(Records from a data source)
-*-

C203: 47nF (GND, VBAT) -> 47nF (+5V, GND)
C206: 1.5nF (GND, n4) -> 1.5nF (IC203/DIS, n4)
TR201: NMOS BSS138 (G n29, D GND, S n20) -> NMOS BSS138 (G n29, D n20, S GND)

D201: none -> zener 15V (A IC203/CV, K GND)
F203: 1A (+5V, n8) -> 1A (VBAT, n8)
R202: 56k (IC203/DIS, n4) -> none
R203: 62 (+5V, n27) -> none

-*-

* _WHAT YOU WILL DO_
Where does "VBAT" appear in the records above? Copy every line that has it.

* _RESPONSE BELOW_
C203: 47nF (GND, VBAT) -> 47nF (+5V, GND)
F203: 1A (+5V, n8) -> 1A (VBAT, n8)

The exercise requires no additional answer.